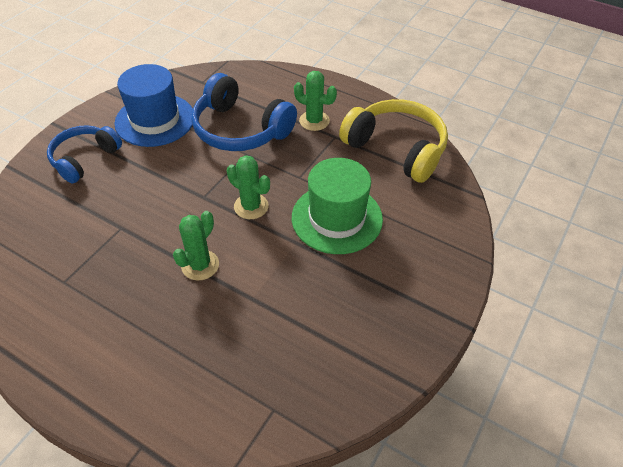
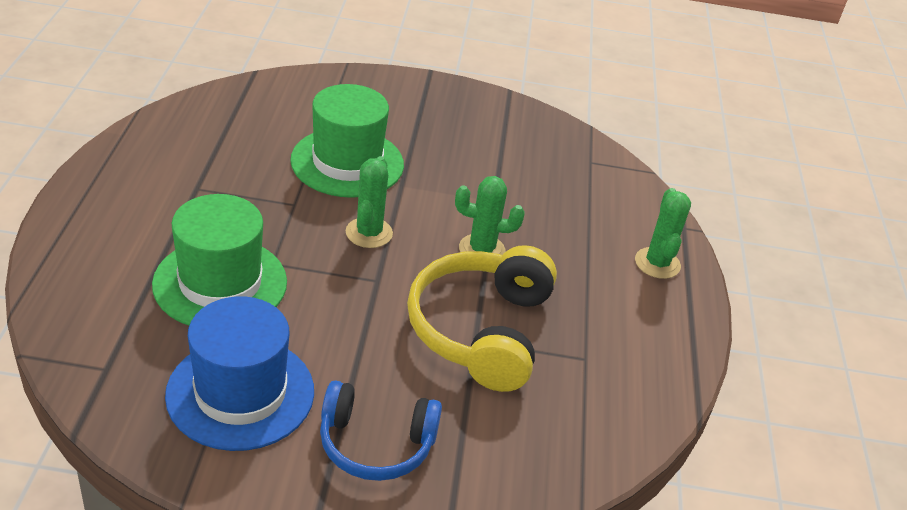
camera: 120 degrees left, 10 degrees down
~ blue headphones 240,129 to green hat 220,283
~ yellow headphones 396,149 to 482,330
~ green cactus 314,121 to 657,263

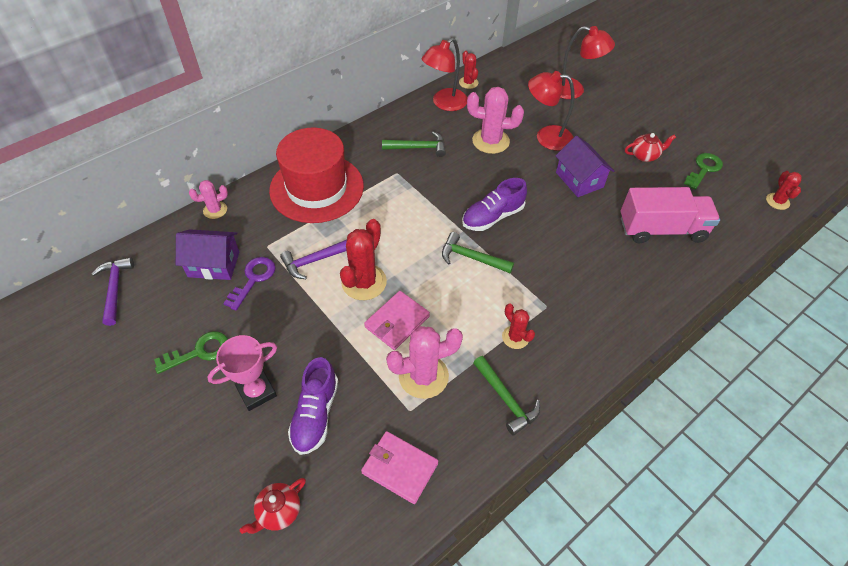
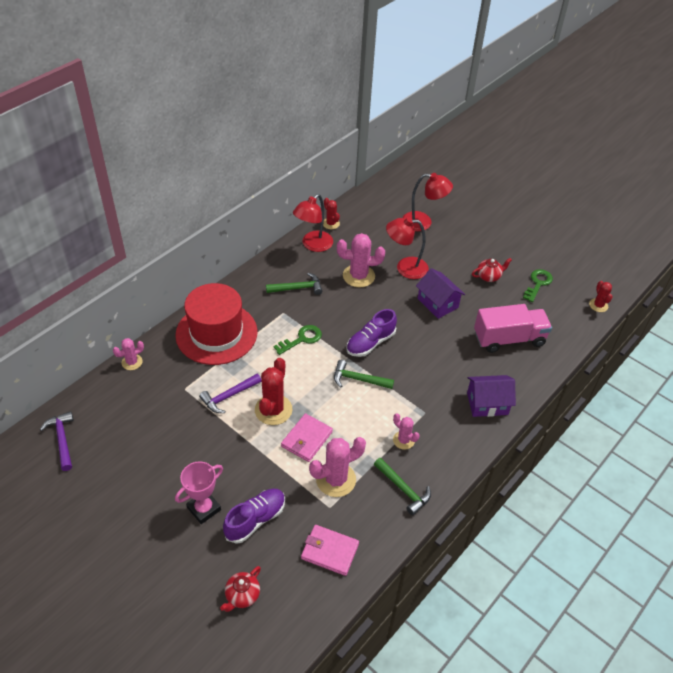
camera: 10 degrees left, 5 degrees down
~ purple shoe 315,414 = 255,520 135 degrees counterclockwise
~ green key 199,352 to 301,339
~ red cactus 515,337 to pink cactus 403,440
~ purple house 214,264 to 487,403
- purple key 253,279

= What is required =
Restate each line from the start of the listing through the line bearing "pink cactus 403,440" word for word. Drop the pictures.

= Exercise response =
camera: 120 degrees left, 10 degrees down
~ blue headphones 240,129 to green hat 220,283
~ yellow headphones 396,149 to 482,330
~ green cactus 314,121 to 657,263

camera: 10 degrees left, 5 degrees down
~ purple shoe 315,414 = 255,520 135 degrees counterclockwise
~ green key 199,352 to 301,339
~ red cactus 515,337 to pink cactus 403,440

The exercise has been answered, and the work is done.